> **TASK BRIEF**: Omit the pictures while printing every entry below exactly as given.

---------- EXERCISE DATA ----------

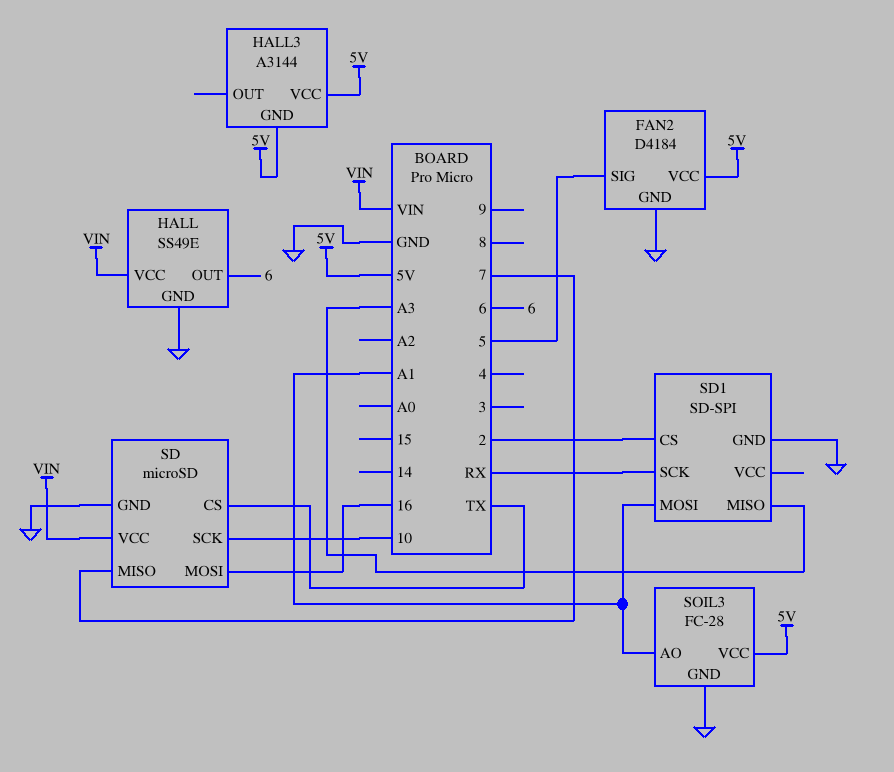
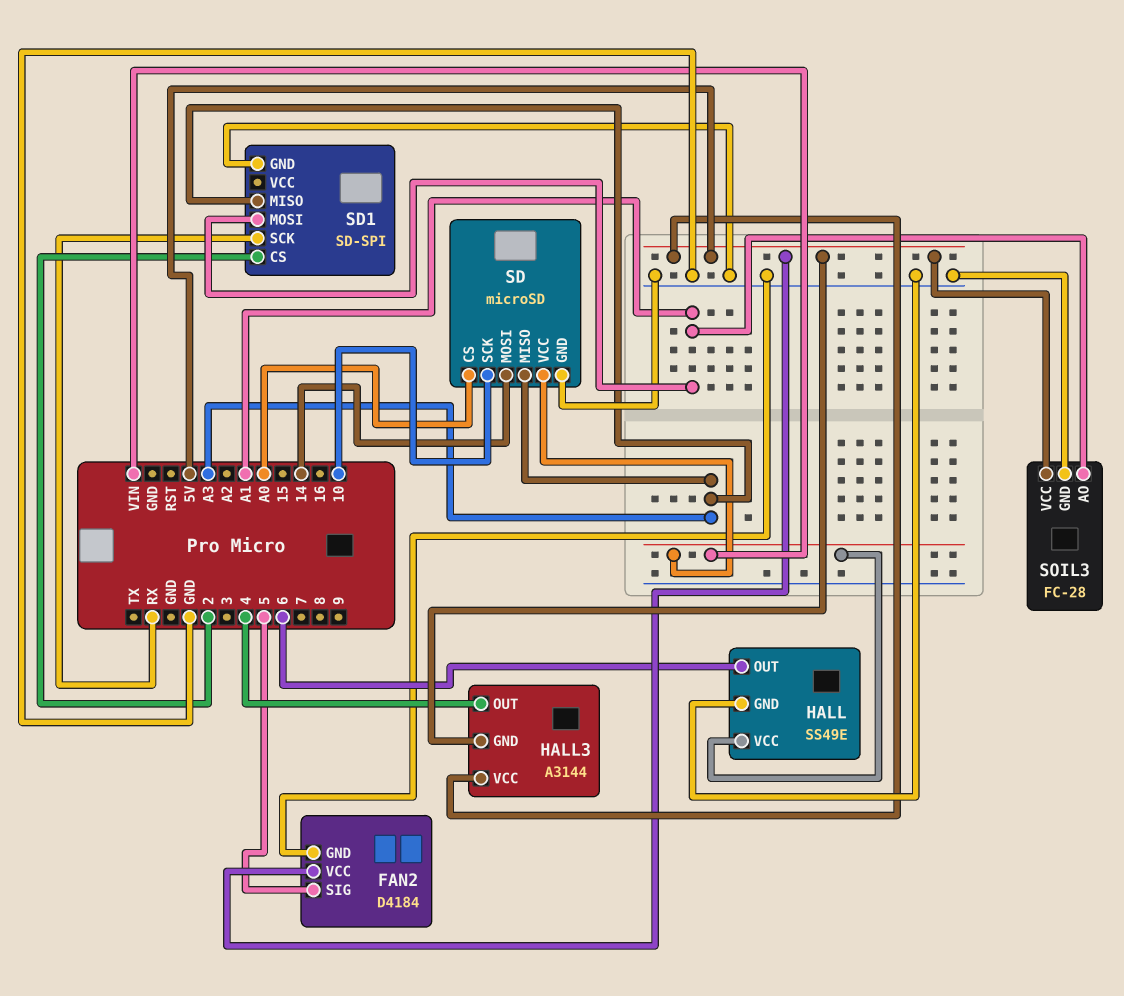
HALL3 pin OUT: none -> 4
SD pin CS: TX -> A0
SD pin MISO: 7 -> A3
SD pin MOSI: 16 -> 14

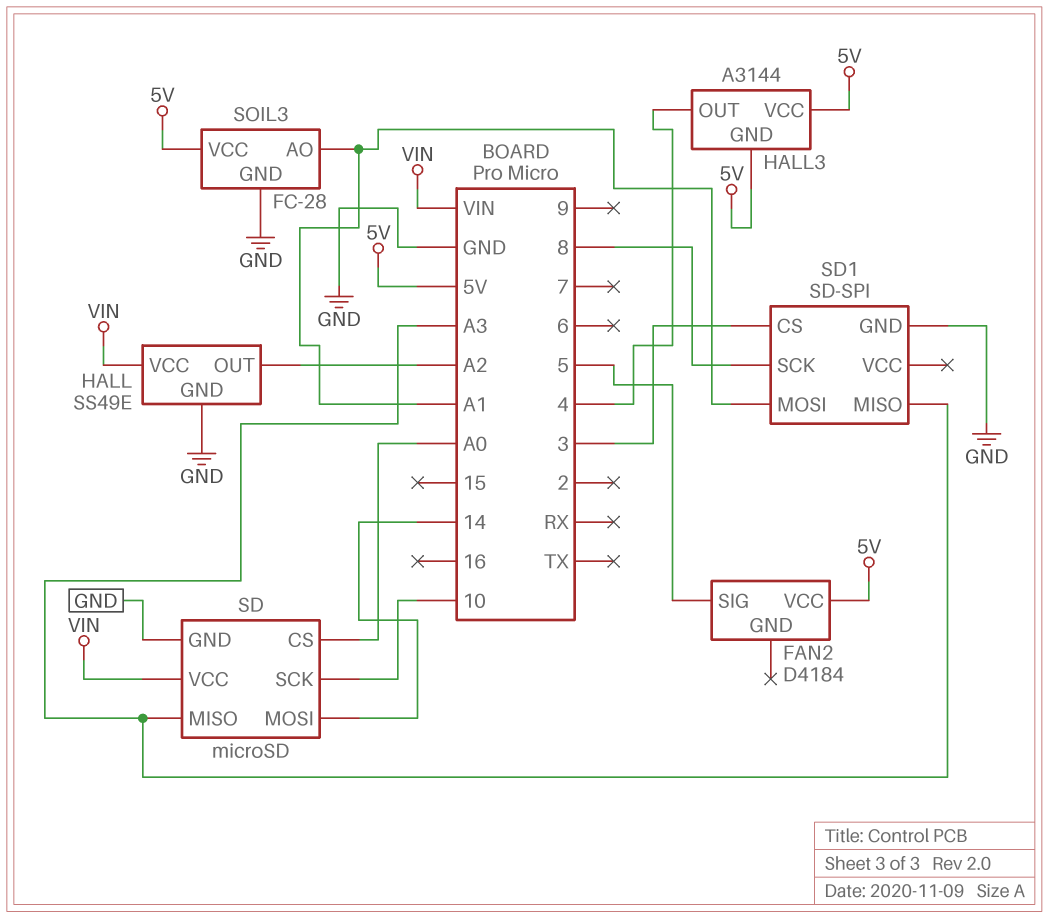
FAN2 pin GND: GND -> none
HALL pin OUT: 6 -> A2
SD1 pin CS: 2 -> 3
SD1 pin SCK: RX -> 8

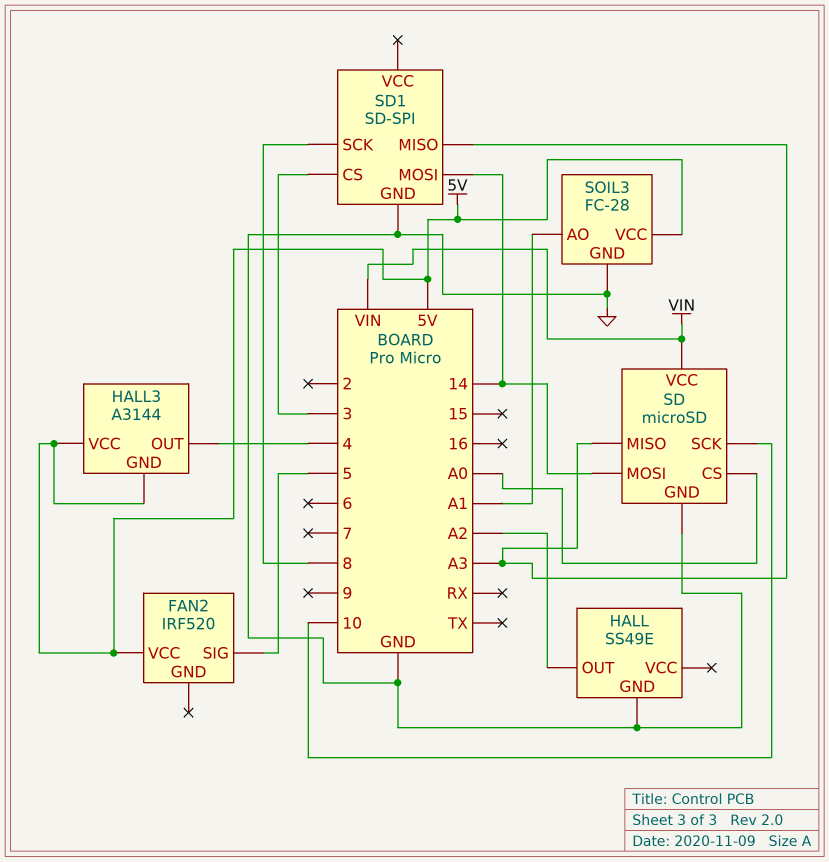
FAN2: D4184 -> IRF520
HALL pin VCC: VIN -> none
SD1 pin MOSI: A1 -> 14

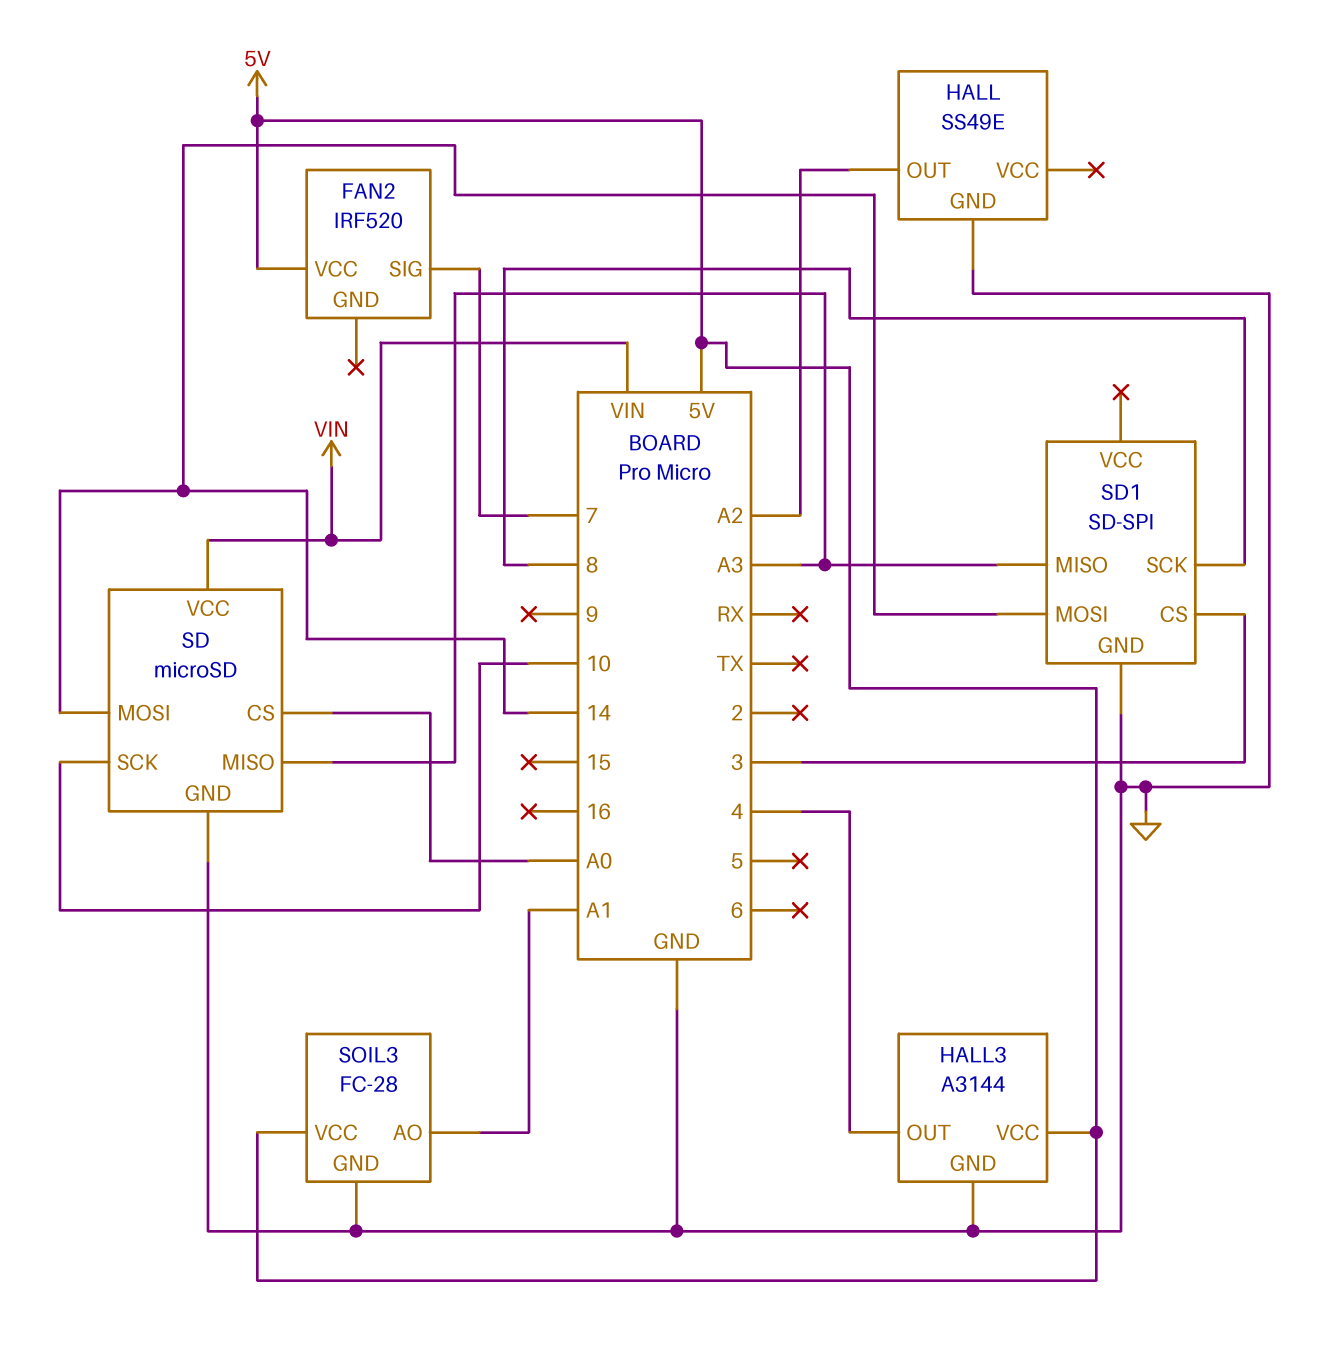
FAN2 pin SIG: 5 -> 7
HALL3 pin GND: 5V -> GND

----------

> **TASK RESULT**:
HALL3 pin OUT: none -> 4
SD pin CS: TX -> A0
SD pin MISO: 7 -> A3
SD pin MOSI: 16 -> 14

FAN2 pin GND: GND -> none
HALL pin OUT: 6 -> A2
SD1 pin CS: 2 -> 3
SD1 pin SCK: RX -> 8

FAN2: D4184 -> IRF520
HALL pin VCC: VIN -> none
SD1 pin MOSI: A1 -> 14

FAN2 pin SIG: 5 -> 7
HALL3 pin GND: 5V -> GND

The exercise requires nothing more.